# Exercise instructions
Below are some entries; can you quote all of them exactly?

# Available data
--------

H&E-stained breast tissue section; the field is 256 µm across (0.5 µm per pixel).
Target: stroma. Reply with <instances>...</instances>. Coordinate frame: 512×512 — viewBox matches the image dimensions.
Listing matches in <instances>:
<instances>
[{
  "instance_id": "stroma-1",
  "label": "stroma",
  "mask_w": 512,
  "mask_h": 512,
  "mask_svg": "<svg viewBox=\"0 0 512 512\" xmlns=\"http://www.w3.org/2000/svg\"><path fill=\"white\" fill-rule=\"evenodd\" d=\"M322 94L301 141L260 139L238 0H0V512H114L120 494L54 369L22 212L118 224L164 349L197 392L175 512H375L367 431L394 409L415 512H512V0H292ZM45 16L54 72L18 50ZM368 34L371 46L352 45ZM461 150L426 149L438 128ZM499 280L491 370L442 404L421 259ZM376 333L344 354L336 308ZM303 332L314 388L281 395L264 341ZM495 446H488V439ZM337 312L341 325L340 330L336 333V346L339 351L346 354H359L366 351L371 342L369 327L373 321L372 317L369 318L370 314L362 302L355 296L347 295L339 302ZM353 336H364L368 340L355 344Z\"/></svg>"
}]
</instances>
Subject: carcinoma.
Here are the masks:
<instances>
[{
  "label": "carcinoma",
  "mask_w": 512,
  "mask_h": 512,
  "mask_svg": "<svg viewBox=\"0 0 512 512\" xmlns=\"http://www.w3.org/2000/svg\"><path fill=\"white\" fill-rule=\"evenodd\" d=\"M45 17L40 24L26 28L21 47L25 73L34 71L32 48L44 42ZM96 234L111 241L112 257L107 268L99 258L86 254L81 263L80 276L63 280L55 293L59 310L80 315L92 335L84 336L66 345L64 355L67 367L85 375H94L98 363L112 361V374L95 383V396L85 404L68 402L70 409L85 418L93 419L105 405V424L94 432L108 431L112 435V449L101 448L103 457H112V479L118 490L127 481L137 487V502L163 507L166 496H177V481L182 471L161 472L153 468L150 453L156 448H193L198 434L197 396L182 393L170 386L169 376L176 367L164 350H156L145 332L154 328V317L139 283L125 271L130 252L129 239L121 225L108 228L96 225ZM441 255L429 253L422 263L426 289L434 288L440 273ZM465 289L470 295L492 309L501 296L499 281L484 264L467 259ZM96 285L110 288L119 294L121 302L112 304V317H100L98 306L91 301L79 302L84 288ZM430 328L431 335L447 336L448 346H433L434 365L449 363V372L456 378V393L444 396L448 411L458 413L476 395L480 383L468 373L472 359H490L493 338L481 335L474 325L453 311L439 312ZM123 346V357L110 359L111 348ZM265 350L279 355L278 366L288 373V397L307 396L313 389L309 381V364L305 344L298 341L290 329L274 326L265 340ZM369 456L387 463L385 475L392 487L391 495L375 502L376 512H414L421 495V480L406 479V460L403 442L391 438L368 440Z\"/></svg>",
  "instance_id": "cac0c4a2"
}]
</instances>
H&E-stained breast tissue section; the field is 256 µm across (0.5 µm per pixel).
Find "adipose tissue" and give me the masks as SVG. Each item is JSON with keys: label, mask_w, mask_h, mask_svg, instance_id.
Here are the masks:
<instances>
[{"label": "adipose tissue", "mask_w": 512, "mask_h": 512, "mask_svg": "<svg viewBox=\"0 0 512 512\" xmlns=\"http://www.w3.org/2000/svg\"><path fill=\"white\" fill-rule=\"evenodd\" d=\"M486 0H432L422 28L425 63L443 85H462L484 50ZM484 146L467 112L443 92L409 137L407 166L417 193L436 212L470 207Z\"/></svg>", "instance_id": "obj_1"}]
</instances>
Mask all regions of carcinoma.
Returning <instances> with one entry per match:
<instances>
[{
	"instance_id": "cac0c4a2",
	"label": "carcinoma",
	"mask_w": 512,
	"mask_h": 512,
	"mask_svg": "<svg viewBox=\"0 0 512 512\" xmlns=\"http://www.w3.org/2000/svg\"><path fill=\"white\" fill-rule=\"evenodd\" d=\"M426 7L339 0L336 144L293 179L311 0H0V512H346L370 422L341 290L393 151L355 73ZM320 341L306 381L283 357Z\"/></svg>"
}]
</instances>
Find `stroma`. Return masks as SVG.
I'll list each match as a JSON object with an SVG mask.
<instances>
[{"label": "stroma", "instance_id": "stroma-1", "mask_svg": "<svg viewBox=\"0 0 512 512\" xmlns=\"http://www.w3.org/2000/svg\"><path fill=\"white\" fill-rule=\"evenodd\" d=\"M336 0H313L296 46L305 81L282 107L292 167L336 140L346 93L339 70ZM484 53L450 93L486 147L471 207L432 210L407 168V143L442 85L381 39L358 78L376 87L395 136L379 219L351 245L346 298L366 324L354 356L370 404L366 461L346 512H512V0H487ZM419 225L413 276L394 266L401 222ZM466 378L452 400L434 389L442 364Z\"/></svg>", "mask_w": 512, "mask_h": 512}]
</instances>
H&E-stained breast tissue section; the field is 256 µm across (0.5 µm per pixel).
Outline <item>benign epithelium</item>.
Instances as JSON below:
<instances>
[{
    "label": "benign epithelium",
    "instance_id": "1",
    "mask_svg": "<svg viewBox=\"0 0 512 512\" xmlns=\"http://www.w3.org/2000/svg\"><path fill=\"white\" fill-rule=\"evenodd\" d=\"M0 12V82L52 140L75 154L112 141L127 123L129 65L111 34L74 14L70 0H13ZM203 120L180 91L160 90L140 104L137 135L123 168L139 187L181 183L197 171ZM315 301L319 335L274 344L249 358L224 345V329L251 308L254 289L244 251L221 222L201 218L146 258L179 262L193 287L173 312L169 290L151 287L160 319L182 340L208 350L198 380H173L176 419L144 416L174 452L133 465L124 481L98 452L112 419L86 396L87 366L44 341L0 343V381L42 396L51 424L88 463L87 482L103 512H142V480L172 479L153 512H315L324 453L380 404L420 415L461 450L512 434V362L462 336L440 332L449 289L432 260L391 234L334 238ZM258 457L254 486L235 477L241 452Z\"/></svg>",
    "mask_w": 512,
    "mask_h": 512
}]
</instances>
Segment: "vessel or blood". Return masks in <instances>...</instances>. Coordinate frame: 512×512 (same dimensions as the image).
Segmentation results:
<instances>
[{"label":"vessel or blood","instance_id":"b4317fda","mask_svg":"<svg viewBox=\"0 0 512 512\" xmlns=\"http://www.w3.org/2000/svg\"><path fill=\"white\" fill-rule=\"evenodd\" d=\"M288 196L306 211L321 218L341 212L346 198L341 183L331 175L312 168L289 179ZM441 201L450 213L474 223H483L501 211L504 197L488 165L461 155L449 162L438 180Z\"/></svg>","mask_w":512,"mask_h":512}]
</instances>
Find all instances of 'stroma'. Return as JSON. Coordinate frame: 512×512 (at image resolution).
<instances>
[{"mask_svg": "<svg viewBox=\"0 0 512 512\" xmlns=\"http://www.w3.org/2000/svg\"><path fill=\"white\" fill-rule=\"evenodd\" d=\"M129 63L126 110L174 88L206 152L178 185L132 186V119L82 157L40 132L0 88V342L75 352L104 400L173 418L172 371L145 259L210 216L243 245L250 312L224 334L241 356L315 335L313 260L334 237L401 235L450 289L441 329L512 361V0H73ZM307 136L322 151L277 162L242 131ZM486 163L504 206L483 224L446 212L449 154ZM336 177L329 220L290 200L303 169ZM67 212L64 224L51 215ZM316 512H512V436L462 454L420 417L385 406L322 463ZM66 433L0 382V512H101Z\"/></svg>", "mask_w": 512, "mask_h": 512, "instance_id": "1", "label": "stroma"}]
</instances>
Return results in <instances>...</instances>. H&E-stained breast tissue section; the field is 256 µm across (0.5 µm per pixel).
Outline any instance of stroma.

--------

# Exercise answer
H&E-stained breast tissue section; the field is 256 µm across (0.5 µm per pixel).
Target: stroma. Reply with <instances>...</instances>. Coordinate frame: 512×512 — viewBox matches the image dimensions.
Listing matches in <instances>:
<instances>
[{
  "instance_id": "stroma-1",
  "label": "stroma",
  "mask_w": 512,
  "mask_h": 512,
  "mask_svg": "<svg viewBox=\"0 0 512 512\" xmlns=\"http://www.w3.org/2000/svg\"><path fill=\"white\" fill-rule=\"evenodd\" d=\"M322 94L301 141L260 139L238 0H0V512H114L120 494L54 369L22 212L118 224L164 349L197 392L175 512H375L367 431L394 409L415 512H512V0H292ZM45 16L54 72L18 50ZM368 34L371 46L352 45ZM461 150L426 149L438 128ZM499 280L491 370L442 404L421 259ZM376 333L344 354L336 308ZM303 332L314 388L281 395L264 341ZM495 446H488V439ZM337 312L341 325L340 330L336 333V346L339 351L346 354H359L366 351L371 342L369 327L373 321L372 317L369 318L370 314L362 302L355 296L347 295L339 302ZM353 336H364L368 340L355 344Z\"/></svg>"
}]
</instances>
Subject: carcinoma.
Here are the masks:
<instances>
[{
  "label": "carcinoma",
  "mask_w": 512,
  "mask_h": 512,
  "mask_svg": "<svg viewBox=\"0 0 512 512\" xmlns=\"http://www.w3.org/2000/svg\"><path fill=\"white\" fill-rule=\"evenodd\" d=\"M45 17L40 24L26 28L21 47L25 73L34 71L32 48L44 42ZM96 234L111 241L112 257L107 268L99 258L86 254L81 263L80 276L63 280L55 293L59 310L80 315L92 335L84 336L66 345L64 355L67 367L85 375H94L98 363L112 361V374L95 383V396L85 404L68 402L70 409L85 418L93 419L105 405V424L94 432L108 431L112 435V449L101 448L103 457H112V479L118 490L127 481L137 487V502L163 507L166 496H177V481L182 471L161 472L153 468L150 453L156 448H193L198 434L197 396L182 393L170 386L169 376L176 367L164 350H156L145 332L154 328V317L139 283L125 271L130 252L129 239L121 225L108 228L96 225ZM441 255L429 253L422 263L426 289L434 288L440 273ZM465 289L470 295L492 309L501 296L499 281L484 264L467 259ZM96 285L110 288L119 294L121 302L112 304V317H100L98 306L91 301L79 302L84 288ZM430 328L431 335L447 336L448 346H433L434 365L449 363V372L456 378V393L444 396L448 411L458 413L476 395L480 383L468 373L472 359H490L493 338L481 335L474 325L453 311L439 312ZM123 346V357L110 359L111 348ZM265 350L279 355L278 366L288 373V397L307 396L313 389L309 381V364L305 344L298 341L290 329L274 326L265 340ZM369 456L387 463L385 475L392 487L391 495L375 502L376 512H414L421 495V480L406 479V460L403 442L391 438L368 440Z\"/></svg>",
  "instance_id": "cac0c4a2"
}]
</instances>
H&E-stained breast tissue section; the field is 256 µm across (0.5 µm per pixel).
Find "adipose tissue" and give me the masks as SVG. Each item is JSON with keys: label, mask_w, mask_h, mask_svg, instance_id.
Here are the masks:
<instances>
[{"label": "adipose tissue", "mask_w": 512, "mask_h": 512, "mask_svg": "<svg viewBox=\"0 0 512 512\" xmlns=\"http://www.w3.org/2000/svg\"><path fill=\"white\" fill-rule=\"evenodd\" d=\"M486 0H432L422 28L425 63L443 85H462L484 50ZM484 146L467 112L443 92L409 137L407 166L417 193L436 212L470 207Z\"/></svg>", "instance_id": "obj_1"}]
</instances>
Mask all regions of carcinoma.
Returning <instances> with one entry per match:
<instances>
[{
	"instance_id": "cac0c4a2",
	"label": "carcinoma",
	"mask_w": 512,
	"mask_h": 512,
	"mask_svg": "<svg viewBox=\"0 0 512 512\" xmlns=\"http://www.w3.org/2000/svg\"><path fill=\"white\" fill-rule=\"evenodd\" d=\"M426 7L339 0L336 144L293 179L311 0H0V512H346L370 422L341 290L393 151L355 73ZM320 341L306 381L283 357Z\"/></svg>"
}]
</instances>
Find `stroma`. Return masks as SVG.
I'll list each match as a JSON object with an SVG mask.
<instances>
[{"label": "stroma", "instance_id": "stroma-1", "mask_svg": "<svg viewBox=\"0 0 512 512\" xmlns=\"http://www.w3.org/2000/svg\"><path fill=\"white\" fill-rule=\"evenodd\" d=\"M336 0H313L296 46L305 81L282 107L292 167L336 140L346 93L339 70ZM484 53L450 93L486 147L471 207L432 210L407 168V143L442 85L381 39L358 78L376 87L395 136L379 219L351 245L346 298L366 324L354 356L370 404L366 461L346 512H512V0H487ZM419 225L413 276L394 266L401 222ZM466 378L452 400L434 389L442 364Z\"/></svg>", "mask_w": 512, "mask_h": 512}]
</instances>
H&E-stained breast tissue section; the field is 256 µm across (0.5 µm per pixel).
Outline <item>benign epithelium</item>.
Instances as JSON below:
<instances>
[{
    "label": "benign epithelium",
    "instance_id": "1",
    "mask_svg": "<svg viewBox=\"0 0 512 512\" xmlns=\"http://www.w3.org/2000/svg\"><path fill=\"white\" fill-rule=\"evenodd\" d=\"M0 12V82L52 140L75 154L112 141L127 123L129 65L111 34L74 14L70 0H13ZM203 120L180 91L160 90L140 104L137 135L123 168L139 187L181 183L197 171ZM315 301L319 335L274 344L249 358L224 345V329L251 308L254 289L244 251L221 222L201 218L146 258L179 262L193 287L173 312L169 290L151 287L160 319L182 340L208 350L198 380H173L176 419L144 416L174 452L133 465L124 481L98 452L112 419L86 396L87 366L44 341L0 343V381L42 396L51 424L88 463L87 482L103 512H142V480L172 479L153 512H315L324 453L380 404L420 415L461 450L512 434V362L462 336L440 332L449 289L432 260L391 234L334 238ZM258 457L254 486L235 477L241 452Z\"/></svg>",
    "mask_w": 512,
    "mask_h": 512
}]
</instances>
Segment: "vessel or blood". Return masks in <instances>...</instances>. Coordinate frame: 512×512 (same dimensions as the image).
Segmentation results:
<instances>
[{"label":"vessel or blood","instance_id":"b4317fda","mask_svg":"<svg viewBox=\"0 0 512 512\" xmlns=\"http://www.w3.org/2000/svg\"><path fill=\"white\" fill-rule=\"evenodd\" d=\"M288 196L306 211L321 218L341 212L346 198L341 183L331 175L312 168L289 179ZM441 201L450 213L474 223H483L501 211L504 197L488 165L461 155L449 162L438 180Z\"/></svg>","mask_w":512,"mask_h":512}]
</instances>
Find all instances of 'stroma'. Return as JSON. Coordinate frame: 512×512 (at image resolution).
<instances>
[{"mask_svg": "<svg viewBox=\"0 0 512 512\" xmlns=\"http://www.w3.org/2000/svg\"><path fill=\"white\" fill-rule=\"evenodd\" d=\"M129 63L126 110L174 88L206 152L178 185L132 186V119L82 157L40 132L0 88V342L75 352L104 400L173 418L172 371L145 259L210 216L243 245L250 312L224 334L241 356L315 335L313 260L334 237L401 235L450 289L441 329L512 361V0H73ZM307 136L322 151L277 162L242 131ZM486 163L504 206L483 224L446 212L449 154ZM336 177L329 220L290 200L303 169ZM67 212L64 224L51 215ZM316 512H512V436L462 454L420 417L385 406L322 463ZM66 433L0 382V512H101Z\"/></svg>", "mask_w": 512, "mask_h": 512, "instance_id": "1", "label": "stroma"}]
</instances>
Return results in <instances>...</instances>. H&E-stained breast tissue section; the field is 256 µm across (0.5 µm per pixel).
Outline any instance of stroma.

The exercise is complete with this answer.